▶ _Exercise goal_:
Please restate, word for word, the lines below that begin at the one with "pink plate H7" and end at the one with "pink plate G7". Leave out all other lines.

Source records:
● ● ● ● ●

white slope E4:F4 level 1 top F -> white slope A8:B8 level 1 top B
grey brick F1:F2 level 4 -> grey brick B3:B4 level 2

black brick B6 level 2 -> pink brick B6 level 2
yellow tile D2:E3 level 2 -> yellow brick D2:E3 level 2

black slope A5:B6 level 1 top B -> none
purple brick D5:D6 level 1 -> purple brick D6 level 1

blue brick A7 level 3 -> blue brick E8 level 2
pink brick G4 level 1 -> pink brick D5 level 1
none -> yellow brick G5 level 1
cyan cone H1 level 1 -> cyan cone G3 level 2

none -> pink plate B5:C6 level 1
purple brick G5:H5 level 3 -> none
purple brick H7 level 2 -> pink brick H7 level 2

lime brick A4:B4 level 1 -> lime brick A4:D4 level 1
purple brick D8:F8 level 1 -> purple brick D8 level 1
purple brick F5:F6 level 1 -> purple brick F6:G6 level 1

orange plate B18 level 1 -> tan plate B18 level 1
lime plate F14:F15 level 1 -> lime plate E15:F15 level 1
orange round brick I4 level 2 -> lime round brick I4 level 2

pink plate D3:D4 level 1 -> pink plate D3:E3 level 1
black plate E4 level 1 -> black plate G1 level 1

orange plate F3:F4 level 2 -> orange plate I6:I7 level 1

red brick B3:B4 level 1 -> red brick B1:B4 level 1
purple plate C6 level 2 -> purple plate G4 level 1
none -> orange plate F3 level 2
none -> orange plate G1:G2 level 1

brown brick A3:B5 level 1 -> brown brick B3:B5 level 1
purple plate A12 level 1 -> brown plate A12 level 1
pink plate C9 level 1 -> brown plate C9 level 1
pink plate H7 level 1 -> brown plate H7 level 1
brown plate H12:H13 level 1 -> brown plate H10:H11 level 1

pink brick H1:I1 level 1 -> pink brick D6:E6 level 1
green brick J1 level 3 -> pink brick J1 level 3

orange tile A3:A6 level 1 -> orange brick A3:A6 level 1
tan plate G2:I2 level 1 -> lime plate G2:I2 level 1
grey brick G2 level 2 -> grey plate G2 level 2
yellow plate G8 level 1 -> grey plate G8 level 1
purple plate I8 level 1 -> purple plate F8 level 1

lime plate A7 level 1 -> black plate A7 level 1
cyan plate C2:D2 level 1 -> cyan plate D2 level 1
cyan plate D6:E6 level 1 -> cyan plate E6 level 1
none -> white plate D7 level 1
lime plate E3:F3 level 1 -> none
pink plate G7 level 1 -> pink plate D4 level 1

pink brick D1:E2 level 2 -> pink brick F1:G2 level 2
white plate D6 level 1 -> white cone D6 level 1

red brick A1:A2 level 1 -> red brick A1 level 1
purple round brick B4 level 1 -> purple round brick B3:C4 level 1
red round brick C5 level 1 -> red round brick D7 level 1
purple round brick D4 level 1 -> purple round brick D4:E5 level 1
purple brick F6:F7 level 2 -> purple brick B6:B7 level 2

● ● ● ● ●

▶ _Answer space_:
pink plate H7 level 1 -> brown plate H7 level 1
brown plate H12:H13 level 1 -> brown plate H10:H11 level 1

pink brick H1:I1 level 1 -> pink brick D6:E6 level 1
green brick J1 level 3 -> pink brick J1 level 3

orange tile A3:A6 level 1 -> orange brick A3:A6 level 1
tan plate G2:I2 level 1 -> lime plate G2:I2 level 1
grey brick G2 level 2 -> grey plate G2 level 2
yellow plate G8 level 1 -> grey plate G8 level 1
purple plate I8 level 1 -> purple plate F8 level 1

lime plate A7 level 1 -> black plate A7 level 1
cyan plate C2:D2 level 1 -> cyan plate D2 level 1
cyan plate D6:E6 level 1 -> cyan plate E6 level 1
none -> white plate D7 level 1
lime plate E3:F3 level 1 -> none
pink plate G7 level 1 -> pink plate D4 level 1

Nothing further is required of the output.